■ **PROBLEM DETAILS**:
Your task is to reproduce the listing exactly, without its images.

■ **RECORDS SUPPLIED**:
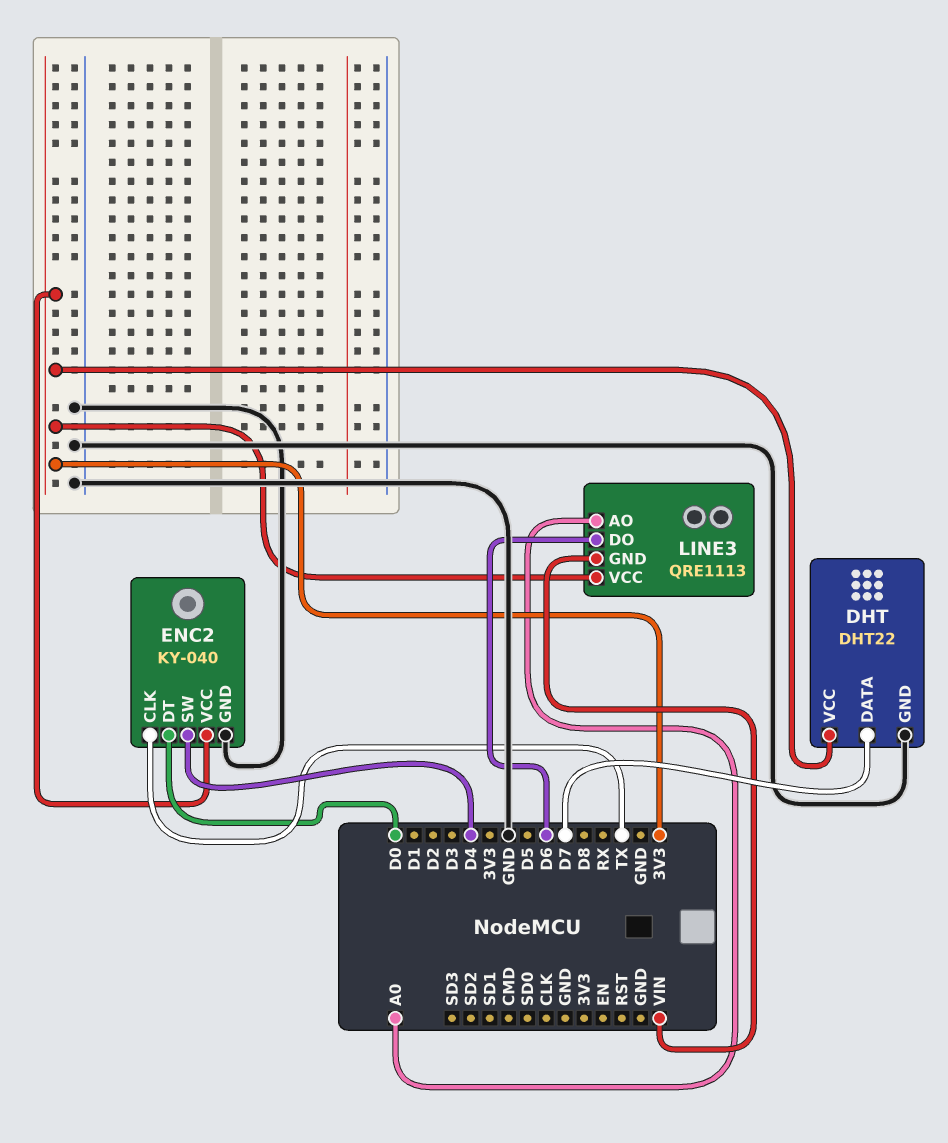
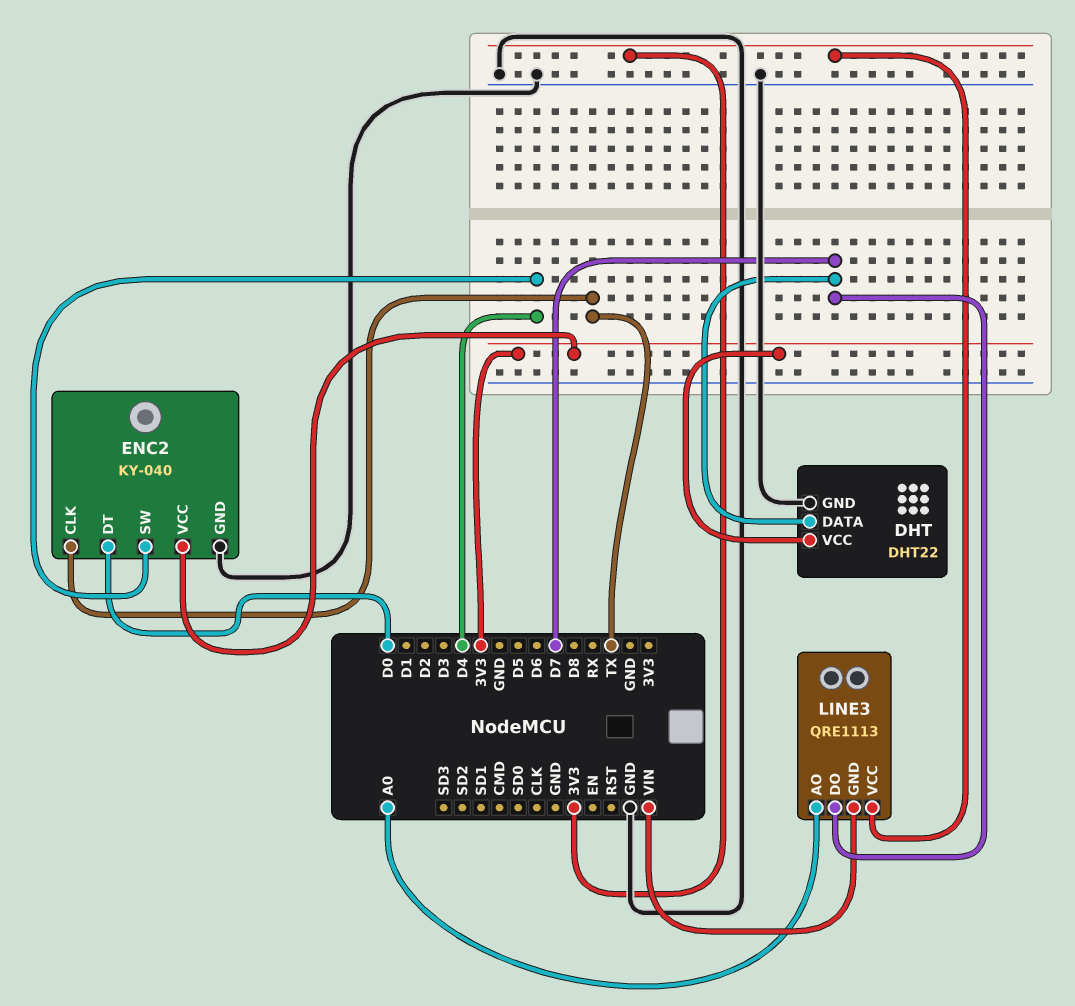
LINE3 pin DO: D6 -> D7

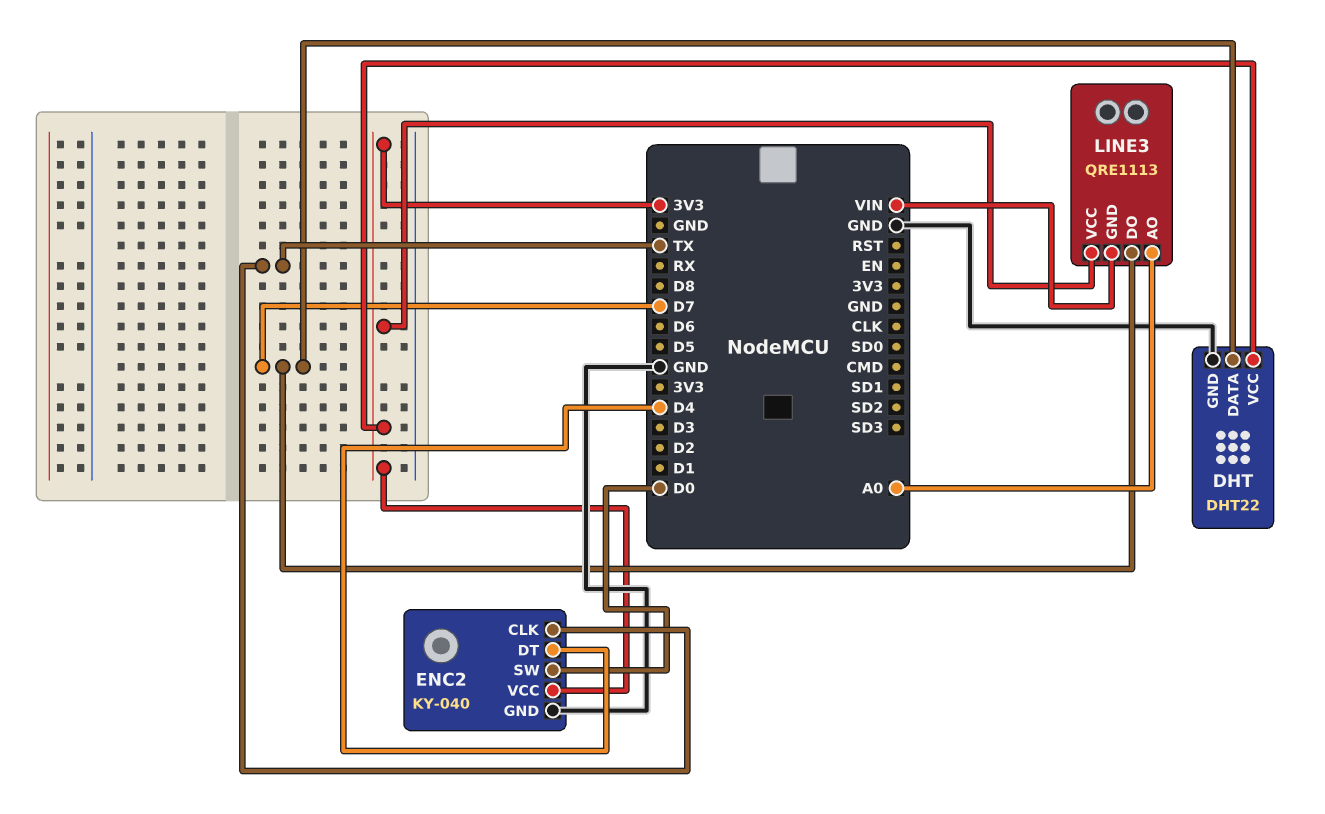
ENC2 pin DT: D0 -> D4
ENC2 pin SW: D4 -> D0

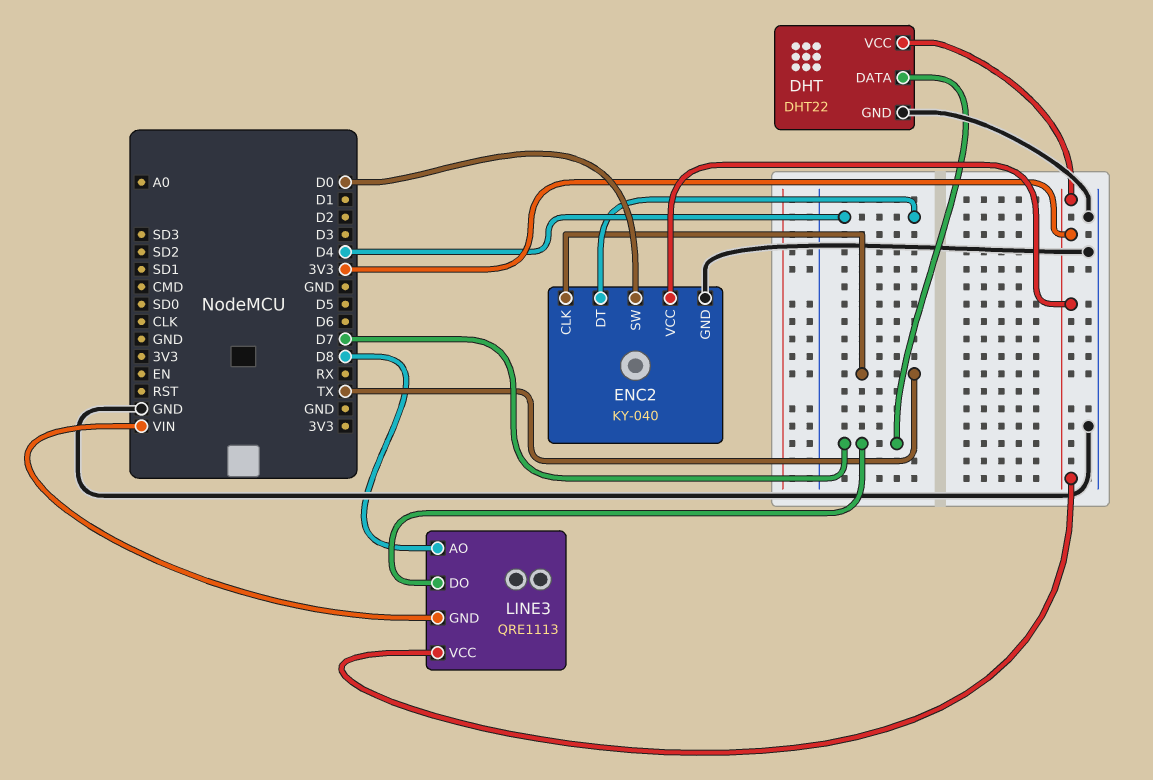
LINE3 pin AO: A0 -> D8

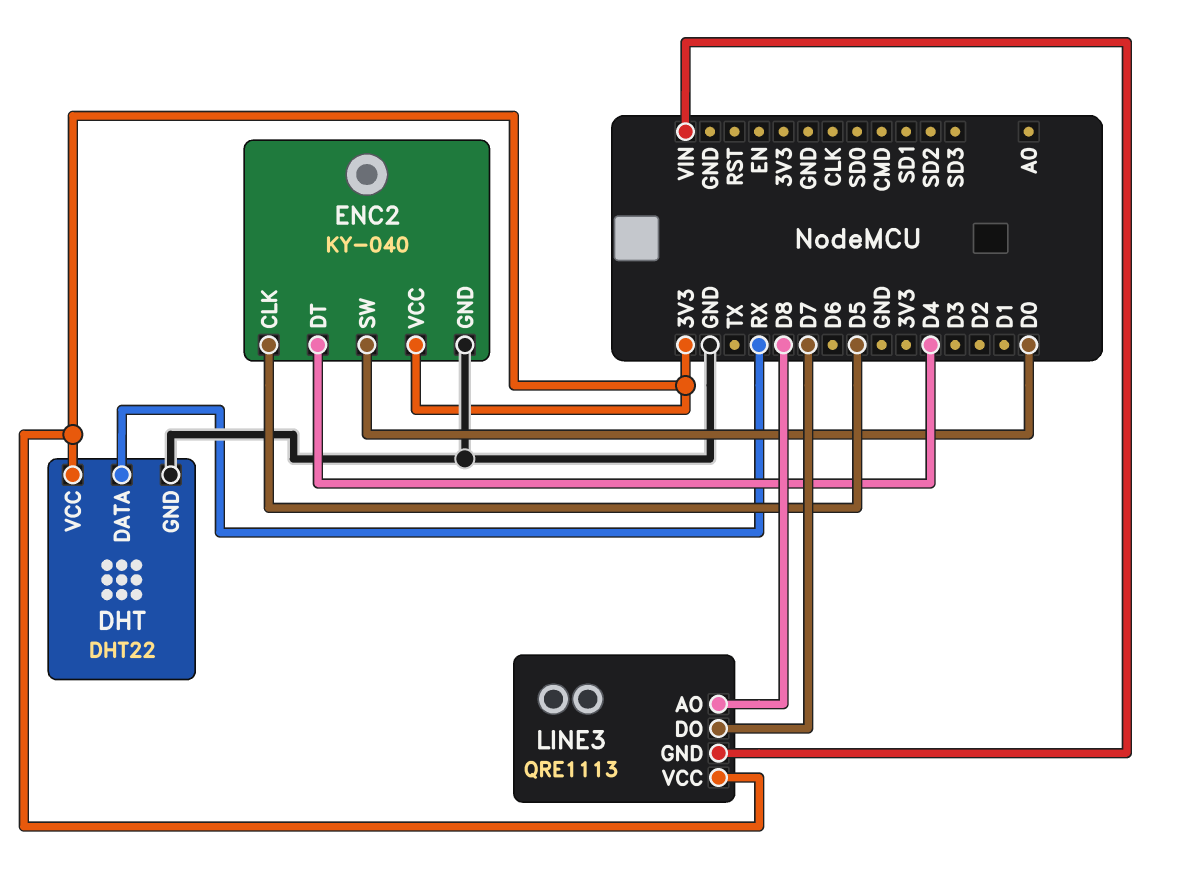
DHT pin DATA: D7 -> RX
ENC2 pin CLK: TX -> D5

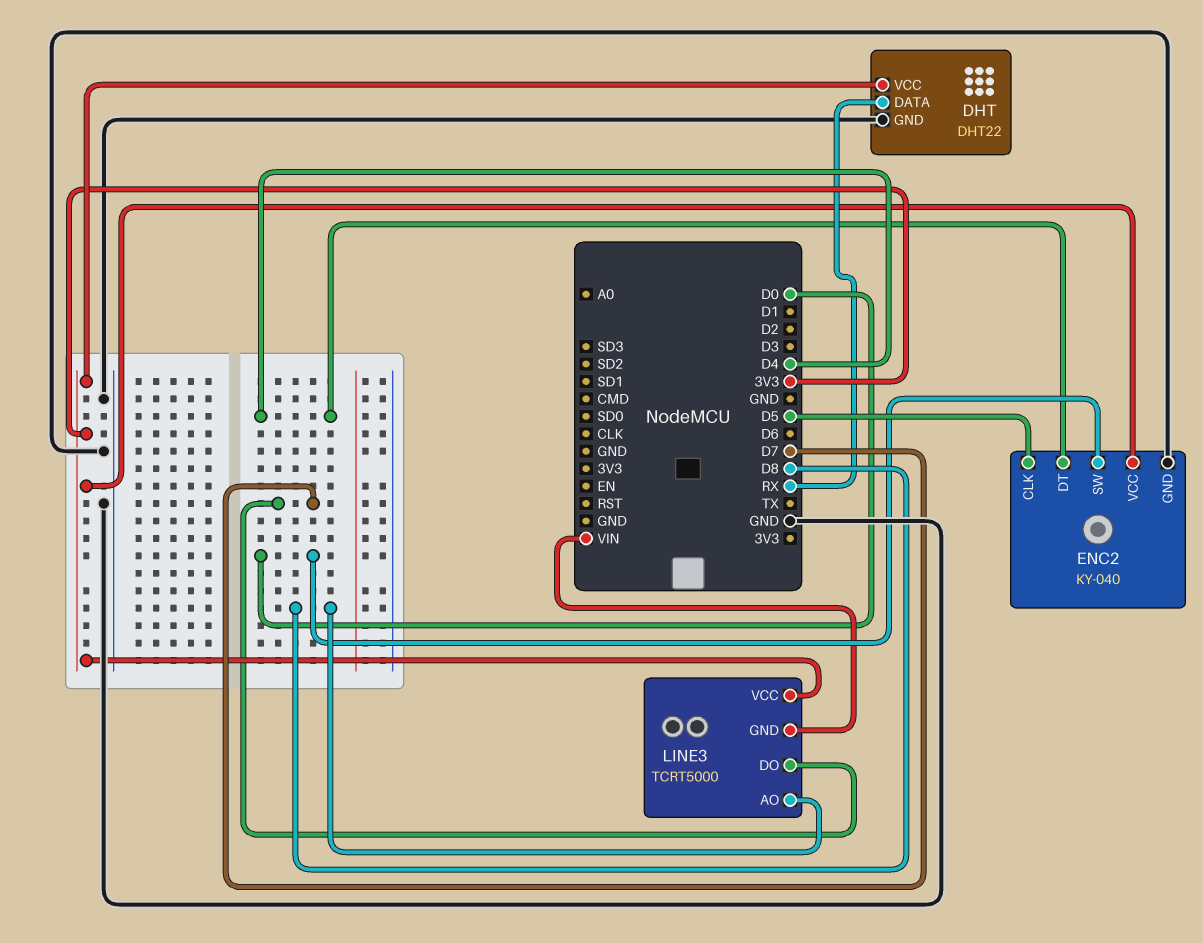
LINE3: QRE1113 -> TCRT5000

■ **WRITTEN ANSWER**:
LINE3 pin DO: D6 -> D7

ENC2 pin DT: D0 -> D4
ENC2 pin SW: D4 -> D0

LINE3 pin AO: A0 -> D8

DHT pin DATA: D7 -> RX
ENC2 pin CLK: TX -> D5

LINE3: QRE1113 -> TCRT5000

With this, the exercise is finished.